⟨

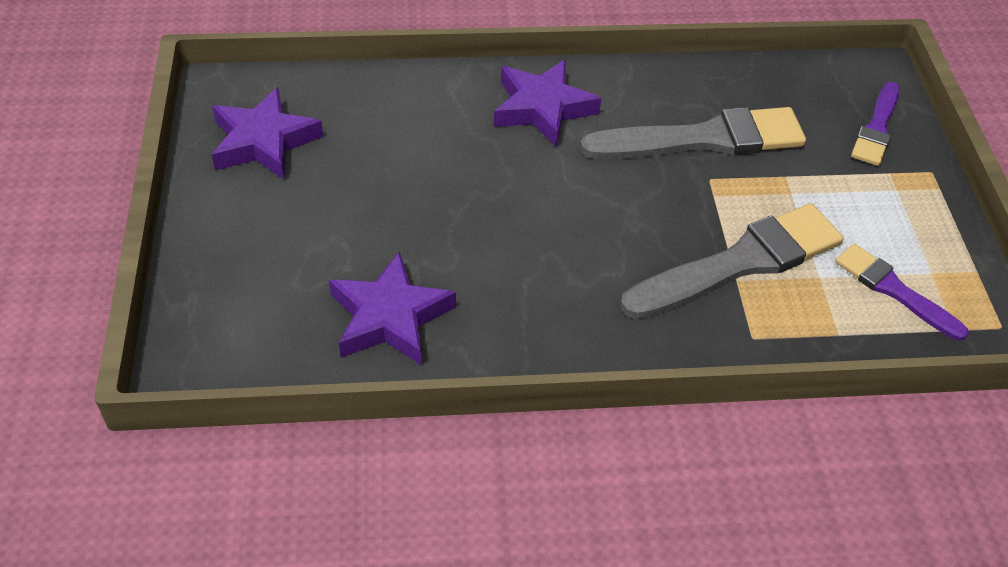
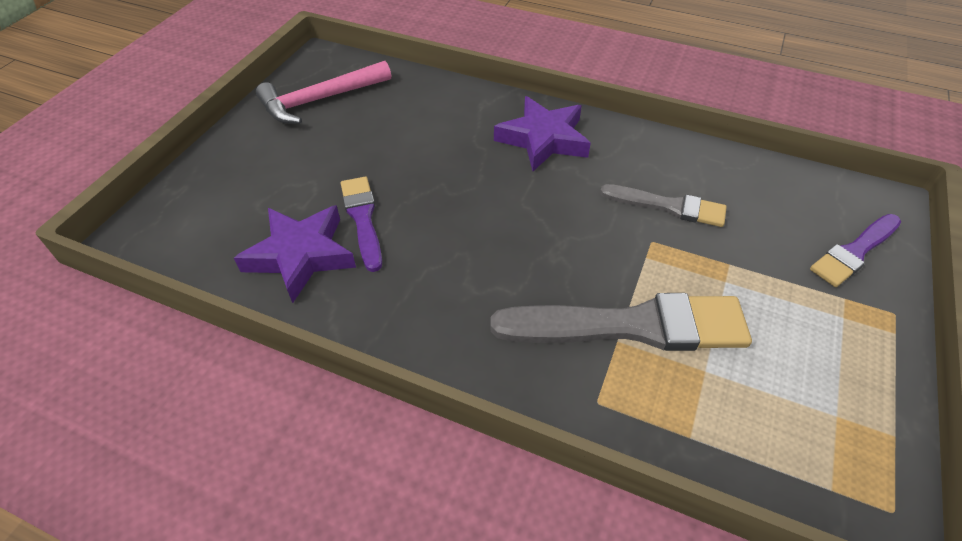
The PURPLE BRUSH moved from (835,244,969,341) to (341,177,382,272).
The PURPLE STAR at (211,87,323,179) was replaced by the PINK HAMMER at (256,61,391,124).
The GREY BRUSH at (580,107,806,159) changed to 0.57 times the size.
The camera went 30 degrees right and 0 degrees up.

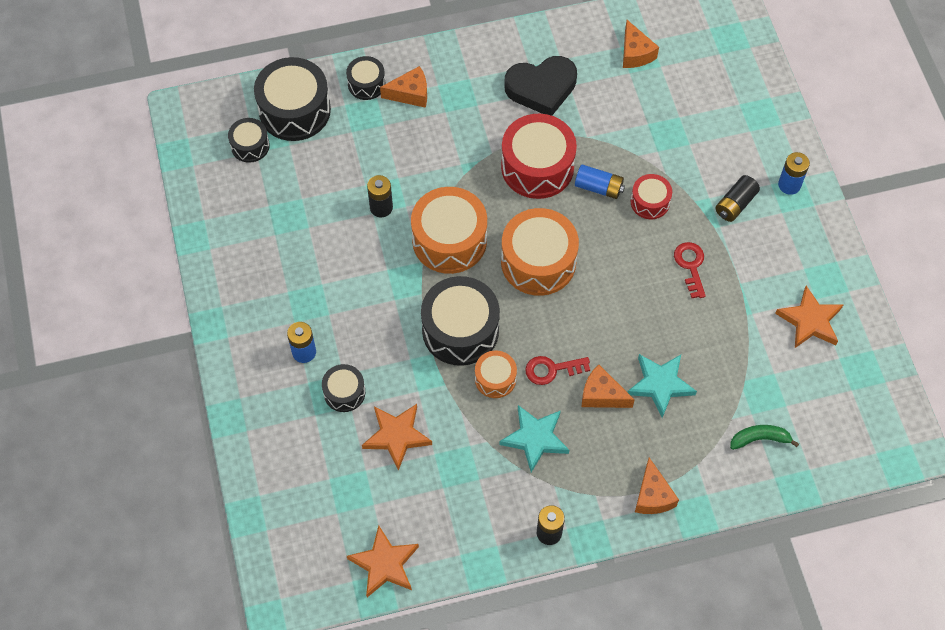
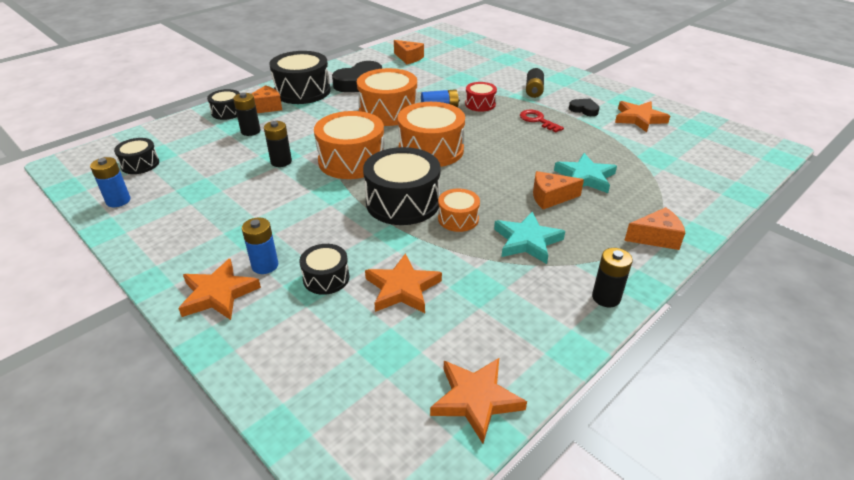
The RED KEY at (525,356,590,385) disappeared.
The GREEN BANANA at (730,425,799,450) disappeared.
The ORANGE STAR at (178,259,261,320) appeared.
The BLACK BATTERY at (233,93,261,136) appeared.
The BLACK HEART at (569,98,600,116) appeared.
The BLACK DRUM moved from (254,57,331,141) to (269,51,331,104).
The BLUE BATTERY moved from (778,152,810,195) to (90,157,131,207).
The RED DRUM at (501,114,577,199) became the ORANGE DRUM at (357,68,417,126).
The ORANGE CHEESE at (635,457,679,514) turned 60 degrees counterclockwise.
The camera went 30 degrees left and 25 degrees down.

⟩

- **Exercise directions**
Write out the records above exactly. Pictures do not belong in the copy.

- **Response**
The PURPLE BRUSH moved from (835,244,969,341) to (341,177,382,272).
The PURPLE STAR at (211,87,323,179) was replaced by the PINK HAMMER at (256,61,391,124).
The GREY BRUSH at (580,107,806,159) changed to 0.57 times the size.
The camera went 30 degrees right and 0 degrees up.

The RED KEY at (525,356,590,385) disappeared.
The GREEN BANANA at (730,425,799,450) disappeared.
The ORANGE STAR at (178,259,261,320) appeared.
The BLACK BATTERY at (233,93,261,136) appeared.
The BLACK HEART at (569,98,600,116) appeared.
The BLACK DRUM moved from (254,57,331,141) to (269,51,331,104).
The BLUE BATTERY moved from (778,152,810,195) to (90,157,131,207).
The RED DRUM at (501,114,577,199) became the ORANGE DRUM at (357,68,417,126).
The ORANGE CHEESE at (635,457,679,514) turned 60 degrees counterclockwise.
The camera went 30 degrees left and 25 degrees down.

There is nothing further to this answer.